What you need to do -
The records should be restated exactly from their first line through the line with "TOF3: VL53L1X -> VL6180X" in it.

Recorded data -

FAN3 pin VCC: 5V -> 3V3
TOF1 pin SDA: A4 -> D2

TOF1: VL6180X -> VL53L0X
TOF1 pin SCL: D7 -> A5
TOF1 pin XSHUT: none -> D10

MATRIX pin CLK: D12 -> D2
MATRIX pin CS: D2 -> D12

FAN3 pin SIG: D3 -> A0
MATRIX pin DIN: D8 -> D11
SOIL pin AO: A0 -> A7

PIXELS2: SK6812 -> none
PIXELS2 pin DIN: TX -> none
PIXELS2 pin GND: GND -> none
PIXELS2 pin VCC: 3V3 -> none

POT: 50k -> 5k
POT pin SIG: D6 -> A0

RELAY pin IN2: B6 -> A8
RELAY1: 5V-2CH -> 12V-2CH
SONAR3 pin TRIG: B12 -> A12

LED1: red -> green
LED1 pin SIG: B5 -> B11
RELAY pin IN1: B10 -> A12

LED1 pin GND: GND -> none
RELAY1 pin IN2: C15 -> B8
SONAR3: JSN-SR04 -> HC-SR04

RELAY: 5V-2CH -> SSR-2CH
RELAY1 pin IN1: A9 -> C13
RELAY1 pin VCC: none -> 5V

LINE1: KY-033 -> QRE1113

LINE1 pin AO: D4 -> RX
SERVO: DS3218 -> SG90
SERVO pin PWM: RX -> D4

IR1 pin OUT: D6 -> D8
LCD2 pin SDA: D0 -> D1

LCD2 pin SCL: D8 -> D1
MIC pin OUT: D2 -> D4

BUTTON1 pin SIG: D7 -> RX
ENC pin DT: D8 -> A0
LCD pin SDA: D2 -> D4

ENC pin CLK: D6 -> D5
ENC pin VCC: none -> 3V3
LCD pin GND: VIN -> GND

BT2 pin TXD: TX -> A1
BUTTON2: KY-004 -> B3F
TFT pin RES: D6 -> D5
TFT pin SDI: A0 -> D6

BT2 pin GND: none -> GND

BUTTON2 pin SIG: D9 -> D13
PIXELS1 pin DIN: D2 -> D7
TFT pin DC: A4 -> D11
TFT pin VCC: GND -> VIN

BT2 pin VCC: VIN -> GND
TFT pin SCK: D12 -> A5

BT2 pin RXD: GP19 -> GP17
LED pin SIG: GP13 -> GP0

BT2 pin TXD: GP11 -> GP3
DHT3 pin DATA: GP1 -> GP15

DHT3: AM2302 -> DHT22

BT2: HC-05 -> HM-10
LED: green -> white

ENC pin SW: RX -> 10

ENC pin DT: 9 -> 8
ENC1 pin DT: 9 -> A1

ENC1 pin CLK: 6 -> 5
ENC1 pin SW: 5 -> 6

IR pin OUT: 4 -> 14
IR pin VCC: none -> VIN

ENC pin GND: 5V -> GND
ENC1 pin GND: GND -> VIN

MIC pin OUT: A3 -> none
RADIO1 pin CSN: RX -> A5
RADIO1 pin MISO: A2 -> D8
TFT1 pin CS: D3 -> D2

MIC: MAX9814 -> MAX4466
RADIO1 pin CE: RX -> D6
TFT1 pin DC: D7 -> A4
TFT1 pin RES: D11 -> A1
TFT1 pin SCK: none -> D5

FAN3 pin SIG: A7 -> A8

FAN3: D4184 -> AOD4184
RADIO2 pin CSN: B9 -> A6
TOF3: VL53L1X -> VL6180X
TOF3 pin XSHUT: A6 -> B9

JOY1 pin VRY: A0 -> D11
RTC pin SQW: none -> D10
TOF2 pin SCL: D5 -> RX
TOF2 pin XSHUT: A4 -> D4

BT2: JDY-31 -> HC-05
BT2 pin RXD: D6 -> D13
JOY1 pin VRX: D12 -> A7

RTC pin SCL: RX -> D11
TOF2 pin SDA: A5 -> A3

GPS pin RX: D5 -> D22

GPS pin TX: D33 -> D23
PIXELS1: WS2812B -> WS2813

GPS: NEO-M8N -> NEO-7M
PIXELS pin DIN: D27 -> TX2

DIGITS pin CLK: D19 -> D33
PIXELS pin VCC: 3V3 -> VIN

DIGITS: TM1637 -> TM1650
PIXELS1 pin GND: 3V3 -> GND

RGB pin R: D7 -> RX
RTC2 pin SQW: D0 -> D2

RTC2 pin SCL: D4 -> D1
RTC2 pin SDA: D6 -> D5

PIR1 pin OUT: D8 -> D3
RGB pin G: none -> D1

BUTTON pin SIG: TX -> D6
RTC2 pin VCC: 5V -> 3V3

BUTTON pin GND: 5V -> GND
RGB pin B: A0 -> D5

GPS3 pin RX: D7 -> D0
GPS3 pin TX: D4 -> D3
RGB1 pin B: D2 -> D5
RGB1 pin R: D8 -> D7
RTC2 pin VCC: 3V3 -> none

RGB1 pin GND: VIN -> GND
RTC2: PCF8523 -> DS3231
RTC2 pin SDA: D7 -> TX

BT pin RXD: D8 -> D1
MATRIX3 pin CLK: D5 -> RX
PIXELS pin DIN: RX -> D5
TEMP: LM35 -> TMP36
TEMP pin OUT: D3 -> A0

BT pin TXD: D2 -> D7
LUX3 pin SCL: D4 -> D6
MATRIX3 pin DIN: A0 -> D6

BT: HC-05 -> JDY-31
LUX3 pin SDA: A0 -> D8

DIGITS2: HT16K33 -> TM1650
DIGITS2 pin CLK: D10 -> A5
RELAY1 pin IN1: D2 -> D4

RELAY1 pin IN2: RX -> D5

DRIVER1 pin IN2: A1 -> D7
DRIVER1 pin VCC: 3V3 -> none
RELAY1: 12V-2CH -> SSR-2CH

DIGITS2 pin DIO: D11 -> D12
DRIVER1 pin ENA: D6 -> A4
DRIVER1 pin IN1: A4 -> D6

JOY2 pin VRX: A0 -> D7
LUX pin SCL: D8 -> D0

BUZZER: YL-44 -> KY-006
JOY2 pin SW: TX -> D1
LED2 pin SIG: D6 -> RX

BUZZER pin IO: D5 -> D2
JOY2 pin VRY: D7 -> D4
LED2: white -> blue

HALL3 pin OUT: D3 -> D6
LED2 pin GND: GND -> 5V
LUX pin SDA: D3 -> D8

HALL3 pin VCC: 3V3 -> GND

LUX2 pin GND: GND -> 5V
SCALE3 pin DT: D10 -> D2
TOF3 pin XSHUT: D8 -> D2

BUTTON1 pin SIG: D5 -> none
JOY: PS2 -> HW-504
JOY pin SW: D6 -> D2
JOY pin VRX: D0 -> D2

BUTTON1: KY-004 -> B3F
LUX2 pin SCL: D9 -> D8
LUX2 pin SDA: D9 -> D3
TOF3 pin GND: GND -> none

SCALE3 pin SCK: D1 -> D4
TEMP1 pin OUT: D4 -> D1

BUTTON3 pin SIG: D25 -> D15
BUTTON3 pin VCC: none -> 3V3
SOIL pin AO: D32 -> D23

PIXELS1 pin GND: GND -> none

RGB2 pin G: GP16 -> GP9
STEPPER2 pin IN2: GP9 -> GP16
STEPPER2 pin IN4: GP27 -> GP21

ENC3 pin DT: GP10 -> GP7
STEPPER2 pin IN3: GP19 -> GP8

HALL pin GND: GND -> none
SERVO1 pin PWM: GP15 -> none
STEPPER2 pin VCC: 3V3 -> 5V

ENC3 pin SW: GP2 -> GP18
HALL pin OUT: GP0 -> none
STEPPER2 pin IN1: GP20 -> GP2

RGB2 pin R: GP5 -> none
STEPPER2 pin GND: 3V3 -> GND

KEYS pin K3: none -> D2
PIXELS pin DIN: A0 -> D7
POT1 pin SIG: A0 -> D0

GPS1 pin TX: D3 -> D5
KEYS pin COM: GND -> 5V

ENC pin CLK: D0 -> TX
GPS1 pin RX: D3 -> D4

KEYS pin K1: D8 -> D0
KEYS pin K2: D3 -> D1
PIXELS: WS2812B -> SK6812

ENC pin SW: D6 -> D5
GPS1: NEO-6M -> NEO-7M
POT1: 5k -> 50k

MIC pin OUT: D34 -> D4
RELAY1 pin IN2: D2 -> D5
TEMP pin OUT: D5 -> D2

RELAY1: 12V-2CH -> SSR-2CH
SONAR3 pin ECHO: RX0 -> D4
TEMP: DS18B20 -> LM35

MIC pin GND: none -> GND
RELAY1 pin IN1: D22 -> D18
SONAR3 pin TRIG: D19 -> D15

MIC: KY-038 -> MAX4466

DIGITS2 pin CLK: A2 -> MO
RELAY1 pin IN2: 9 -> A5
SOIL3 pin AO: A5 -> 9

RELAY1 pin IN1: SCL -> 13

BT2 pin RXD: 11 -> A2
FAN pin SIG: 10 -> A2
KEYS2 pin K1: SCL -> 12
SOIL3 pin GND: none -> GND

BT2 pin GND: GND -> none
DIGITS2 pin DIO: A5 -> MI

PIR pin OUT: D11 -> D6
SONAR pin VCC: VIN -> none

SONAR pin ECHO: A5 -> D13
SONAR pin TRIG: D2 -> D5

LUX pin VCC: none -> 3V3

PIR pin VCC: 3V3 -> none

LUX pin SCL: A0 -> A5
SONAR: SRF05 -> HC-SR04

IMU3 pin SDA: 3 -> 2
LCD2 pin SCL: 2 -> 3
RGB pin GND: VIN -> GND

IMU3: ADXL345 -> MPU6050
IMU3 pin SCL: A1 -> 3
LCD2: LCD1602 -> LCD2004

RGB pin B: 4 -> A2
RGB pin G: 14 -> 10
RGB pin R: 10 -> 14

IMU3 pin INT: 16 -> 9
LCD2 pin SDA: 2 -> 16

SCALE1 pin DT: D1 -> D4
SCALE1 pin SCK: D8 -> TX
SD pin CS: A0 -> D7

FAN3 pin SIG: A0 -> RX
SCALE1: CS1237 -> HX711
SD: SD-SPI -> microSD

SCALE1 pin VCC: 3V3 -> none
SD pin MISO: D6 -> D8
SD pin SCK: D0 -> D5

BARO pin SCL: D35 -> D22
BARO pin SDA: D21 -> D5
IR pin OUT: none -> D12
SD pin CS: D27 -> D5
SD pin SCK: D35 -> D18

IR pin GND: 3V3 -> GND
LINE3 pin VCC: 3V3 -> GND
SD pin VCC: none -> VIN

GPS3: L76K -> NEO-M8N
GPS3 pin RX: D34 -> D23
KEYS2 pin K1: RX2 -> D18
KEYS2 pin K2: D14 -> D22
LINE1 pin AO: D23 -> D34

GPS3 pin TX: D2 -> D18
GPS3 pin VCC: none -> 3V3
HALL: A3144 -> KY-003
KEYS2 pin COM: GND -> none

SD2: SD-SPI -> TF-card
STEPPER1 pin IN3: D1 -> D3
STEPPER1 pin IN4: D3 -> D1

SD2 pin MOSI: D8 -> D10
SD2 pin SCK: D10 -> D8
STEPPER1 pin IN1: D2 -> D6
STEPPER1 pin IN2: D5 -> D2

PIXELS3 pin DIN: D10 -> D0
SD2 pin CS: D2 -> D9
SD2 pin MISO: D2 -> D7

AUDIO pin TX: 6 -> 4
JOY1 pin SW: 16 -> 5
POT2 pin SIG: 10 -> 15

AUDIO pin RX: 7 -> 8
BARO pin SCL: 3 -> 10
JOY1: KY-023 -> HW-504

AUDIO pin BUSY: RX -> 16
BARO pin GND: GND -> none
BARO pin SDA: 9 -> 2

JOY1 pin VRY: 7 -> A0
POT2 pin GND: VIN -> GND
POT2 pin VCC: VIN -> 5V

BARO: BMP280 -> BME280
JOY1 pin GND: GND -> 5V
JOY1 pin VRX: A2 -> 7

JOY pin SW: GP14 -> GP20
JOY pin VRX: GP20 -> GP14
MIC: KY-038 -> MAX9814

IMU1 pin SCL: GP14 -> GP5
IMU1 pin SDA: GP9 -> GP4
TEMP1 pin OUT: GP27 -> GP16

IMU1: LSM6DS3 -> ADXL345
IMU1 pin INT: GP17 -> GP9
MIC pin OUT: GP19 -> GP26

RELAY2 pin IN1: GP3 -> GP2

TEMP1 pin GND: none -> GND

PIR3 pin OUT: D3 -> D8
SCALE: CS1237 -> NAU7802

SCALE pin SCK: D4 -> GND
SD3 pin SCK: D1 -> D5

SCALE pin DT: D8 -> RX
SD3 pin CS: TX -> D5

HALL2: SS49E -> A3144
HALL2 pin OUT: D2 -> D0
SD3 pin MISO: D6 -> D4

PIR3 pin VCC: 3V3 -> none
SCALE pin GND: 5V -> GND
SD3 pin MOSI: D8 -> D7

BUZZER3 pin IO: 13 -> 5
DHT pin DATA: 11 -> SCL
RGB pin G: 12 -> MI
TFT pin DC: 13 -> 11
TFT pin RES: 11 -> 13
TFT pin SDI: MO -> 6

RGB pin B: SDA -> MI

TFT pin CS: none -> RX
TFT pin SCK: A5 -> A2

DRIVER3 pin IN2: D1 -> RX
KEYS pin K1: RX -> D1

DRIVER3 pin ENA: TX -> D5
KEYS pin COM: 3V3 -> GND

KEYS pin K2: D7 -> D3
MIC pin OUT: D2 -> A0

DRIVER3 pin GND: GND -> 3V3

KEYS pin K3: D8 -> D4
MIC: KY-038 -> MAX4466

Response to this exercise -
FAN3 pin VCC: 5V -> 3V3
TOF1 pin SDA: A4 -> D2

TOF1: VL6180X -> VL53L0X
TOF1 pin SCL: D7 -> A5
TOF1 pin XSHUT: none -> D10

MATRIX pin CLK: D12 -> D2
MATRIX pin CS: D2 -> D12

FAN3 pin SIG: D3 -> A0
MATRIX pin DIN: D8 -> D11
SOIL pin AO: A0 -> A7

PIXELS2: SK6812 -> none
PIXELS2 pin DIN: TX -> none
PIXELS2 pin GND: GND -> none
PIXELS2 pin VCC: 3V3 -> none

POT: 50k -> 5k
POT pin SIG: D6 -> A0

RELAY pin IN2: B6 -> A8
RELAY1: 5V-2CH -> 12V-2CH
SONAR3 pin TRIG: B12 -> A12

LED1: red -> green
LED1 pin SIG: B5 -> B11
RELAY pin IN1: B10 -> A12

LED1 pin GND: GND -> none
RELAY1 pin IN2: C15 -> B8
SONAR3: JSN-SR04 -> HC-SR04

RELAY: 5V-2CH -> SSR-2CH
RELAY1 pin IN1: A9 -> C13
RELAY1 pin VCC: none -> 5V

LINE1: KY-033 -> QRE1113

LINE1 pin AO: D4 -> RX
SERVO: DS3218 -> SG90
SERVO pin PWM: RX -> D4

IR1 pin OUT: D6 -> D8
LCD2 pin SDA: D0 -> D1

LCD2 pin SCL: D8 -> D1
MIC pin OUT: D2 -> D4

BUTTON1 pin SIG: D7 -> RX
ENC pin DT: D8 -> A0
LCD pin SDA: D2 -> D4

ENC pin CLK: D6 -> D5
ENC pin VCC: none -> 3V3
LCD pin GND: VIN -> GND

BT2 pin TXD: TX -> A1
BUTTON2: KY-004 -> B3F
TFT pin RES: D6 -> D5
TFT pin SDI: A0 -> D6

BT2 pin GND: none -> GND

BUTTON2 pin SIG: D9 -> D13
PIXELS1 pin DIN: D2 -> D7
TFT pin DC: A4 -> D11
TFT pin VCC: GND -> VIN

BT2 pin VCC: VIN -> GND
TFT pin SCK: D12 -> A5

BT2 pin RXD: GP19 -> GP17
LED pin SIG: GP13 -> GP0

BT2 pin TXD: GP11 -> GP3
DHT3 pin DATA: GP1 -> GP15

DHT3: AM2302 -> DHT22

BT2: HC-05 -> HM-10
LED: green -> white

ENC pin SW: RX -> 10

ENC pin DT: 9 -> 8
ENC1 pin DT: 9 -> A1

ENC1 pin CLK: 6 -> 5
ENC1 pin SW: 5 -> 6

IR pin OUT: 4 -> 14
IR pin VCC: none -> VIN

ENC pin GND: 5V -> GND
ENC1 pin GND: GND -> VIN

MIC pin OUT: A3 -> none
RADIO1 pin CSN: RX -> A5
RADIO1 pin MISO: A2 -> D8
TFT1 pin CS: D3 -> D2

MIC: MAX9814 -> MAX4466
RADIO1 pin CE: RX -> D6
TFT1 pin DC: D7 -> A4
TFT1 pin RES: D11 -> A1
TFT1 pin SCK: none -> D5

FAN3 pin SIG: A7 -> A8

FAN3: D4184 -> AOD4184
RADIO2 pin CSN: B9 -> A6
TOF3: VL53L1X -> VL6180X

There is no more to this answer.